Word for word, transcribe the data below.

++++ ENTRIES SUPPLIED

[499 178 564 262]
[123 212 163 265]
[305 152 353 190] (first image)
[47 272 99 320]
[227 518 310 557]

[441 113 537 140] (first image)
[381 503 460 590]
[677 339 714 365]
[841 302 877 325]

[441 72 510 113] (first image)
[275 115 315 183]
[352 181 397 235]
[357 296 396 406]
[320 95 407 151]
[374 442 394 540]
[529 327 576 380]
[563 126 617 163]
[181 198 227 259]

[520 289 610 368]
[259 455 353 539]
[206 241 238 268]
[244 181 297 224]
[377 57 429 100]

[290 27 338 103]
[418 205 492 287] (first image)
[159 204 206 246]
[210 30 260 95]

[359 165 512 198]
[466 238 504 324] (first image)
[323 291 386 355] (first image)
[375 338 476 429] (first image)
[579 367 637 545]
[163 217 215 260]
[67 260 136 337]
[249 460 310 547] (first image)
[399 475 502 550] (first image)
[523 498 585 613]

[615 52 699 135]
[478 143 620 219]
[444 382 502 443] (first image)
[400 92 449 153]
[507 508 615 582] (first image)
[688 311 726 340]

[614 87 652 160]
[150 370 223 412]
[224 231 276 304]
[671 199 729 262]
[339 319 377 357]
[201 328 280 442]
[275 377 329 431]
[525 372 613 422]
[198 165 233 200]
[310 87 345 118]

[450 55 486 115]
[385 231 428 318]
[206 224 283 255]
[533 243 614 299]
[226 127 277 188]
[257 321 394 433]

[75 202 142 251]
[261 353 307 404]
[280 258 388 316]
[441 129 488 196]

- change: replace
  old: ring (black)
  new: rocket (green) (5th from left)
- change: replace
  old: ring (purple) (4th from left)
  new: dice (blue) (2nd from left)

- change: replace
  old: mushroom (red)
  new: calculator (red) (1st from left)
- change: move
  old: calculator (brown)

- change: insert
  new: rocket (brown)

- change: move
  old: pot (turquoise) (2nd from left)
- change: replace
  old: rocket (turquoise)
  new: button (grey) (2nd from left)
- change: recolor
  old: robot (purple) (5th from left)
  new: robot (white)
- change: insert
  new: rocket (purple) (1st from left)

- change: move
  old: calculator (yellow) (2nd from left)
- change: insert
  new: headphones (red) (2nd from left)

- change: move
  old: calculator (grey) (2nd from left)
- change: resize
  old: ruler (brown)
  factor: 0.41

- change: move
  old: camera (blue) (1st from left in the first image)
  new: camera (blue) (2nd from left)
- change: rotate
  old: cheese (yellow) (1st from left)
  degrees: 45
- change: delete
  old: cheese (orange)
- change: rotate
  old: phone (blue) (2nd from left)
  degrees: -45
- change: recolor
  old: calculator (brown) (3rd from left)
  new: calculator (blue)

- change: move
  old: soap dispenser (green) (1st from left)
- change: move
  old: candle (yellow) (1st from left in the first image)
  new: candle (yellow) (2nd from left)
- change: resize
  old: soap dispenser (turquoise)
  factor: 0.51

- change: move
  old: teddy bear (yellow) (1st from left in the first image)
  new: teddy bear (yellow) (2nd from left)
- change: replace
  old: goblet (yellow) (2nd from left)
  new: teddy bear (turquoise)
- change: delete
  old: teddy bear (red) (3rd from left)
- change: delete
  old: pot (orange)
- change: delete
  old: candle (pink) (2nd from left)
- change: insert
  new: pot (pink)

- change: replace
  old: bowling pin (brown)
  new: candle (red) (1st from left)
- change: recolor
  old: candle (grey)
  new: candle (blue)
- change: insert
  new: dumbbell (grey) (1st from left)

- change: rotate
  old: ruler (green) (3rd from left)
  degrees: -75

++++++++

YOUR RESPONSE:
[499 178 564 262]
[123 212 163 265]
[305 152 353 190] (first image)
[47 272 99 320]
[227 518 310 557]

[441 113 537 140] (first image)
[381 503 460 590]
[677 339 714 365]
[841 302 877 325]

[441 72 510 113] (first image)
[275 115 315 183]
[352 181 397 235]
[357 296 396 406]
[320 95 407 151]
[374 442 394 540]
[529 327 576 380]
[563 126 617 163]
[181 198 227 259]

[520 289 610 368]
[259 455 353 539]
[206 241 238 268]
[244 181 297 224]
[377 57 429 100]

[290 27 338 103]
[418 205 492 287] (first image)
[159 204 206 246]
[210 30 260 95]

[359 165 512 198]
[466 238 504 324] (first image)
[323 291 386 355] (first image)
[375 338 476 429] (first image)
[579 367 637 545]
[163 217 215 260]
[67 260 136 337]
[249 460 310 547] (first image)
[399 475 502 550] (first image)
[523 498 585 613]

[615 52 699 135]
[478 143 620 219]
[444 382 502 443] (first image)
[400 92 449 153]
[507 508 615 582] (first image)
[688 311 726 340]

[614 87 652 160]
[150 370 223 412]
[224 231 276 304]
[671 199 729 262]
[339 319 377 357]
[201 328 280 442]
[275 377 329 431]
[525 372 613 422]
[198 165 233 200]
[310 87 345 118]

[450 55 486 115]
[385 231 428 318]
[206 224 283 255]
[533 243 614 299]
[226 127 277 188]
[257 321 394 433]

[75 202 142 251]
[261 353 307 404]
[280 258 388 316]
[441 129 488 196]

- change: replace
  old: ring (black)
  new: rocket (green) (5th from left)
- change: replace
  old: ring (purple) (4th from left)
  new: dice (blue) (2nd from left)

- change: replace
  old: mushroom (red)
  new: calculator (red) (1st from left)
- change: move
  old: calculator (brown)

- change: insert
  new: rocket (brown)

- change: move
  old: pot (turquoise) (2nd from left)
- change: replace
  old: rocket (turquoise)
  new: button (grey) (2nd from left)
- change: recolor
  old: robot (purple) (5th from left)
  new: robot (white)
- change: insert
  new: rocket (purple) (1st from left)

- change: move
  old: calculator (yellow) (2nd from left)
- change: insert
  new: headphones (red) (2nd from left)

- change: move
  old: calculator (grey) (2nd from left)
- change: resize
  old: ruler (brown)
  factor: 0.41

- change: move
  old: camera (blue) (1st from left in the first image)
  new: camera (blue) (2nd from left)
- change: rotate
  old: cheese (yellow) (1st from left)
  degrees: 45
- change: delete
  old: cheese (orange)
- change: rotate
  old: phone (blue) (2nd from left)
  degrees: -45
- change: recolor
  old: calculator (brown) (3rd from left)
  new: calculator (blue)

- change: move
  old: soap dispenser (green) (1st from left)
- change: move
  old: candle (yellow) (1st from left in the first image)
  new: candle (yellow) (2nd from left)
- change: resize
  old: soap dispenser (turquoise)
  factor: 0.51

- change: move
  old: teddy bear (yellow) (1st from left in the first image)
  new: teddy bear (yellow) (2nd from left)
- change: replace
  old: goblet (yellow) (2nd from left)
  new: teddy bear (turquoise)
- change: delete
  old: teddy bear (red) (3rd from left)
- change: delete
  old: pot (orange)
- change: delete
  old: candle (pink) (2nd from left)
- change: insert
  new: pot (pink)

- change: replace
  old: bowling pin (brown)
  new: candle (red) (1st from left)
- change: recolor
  old: candle (grey)
  new: candle (blue)
- change: insert
  new: dumbbell (grey) (1st from left)

- change: rotate
  old: ruler (green) (3rd from left)
  degrees: -75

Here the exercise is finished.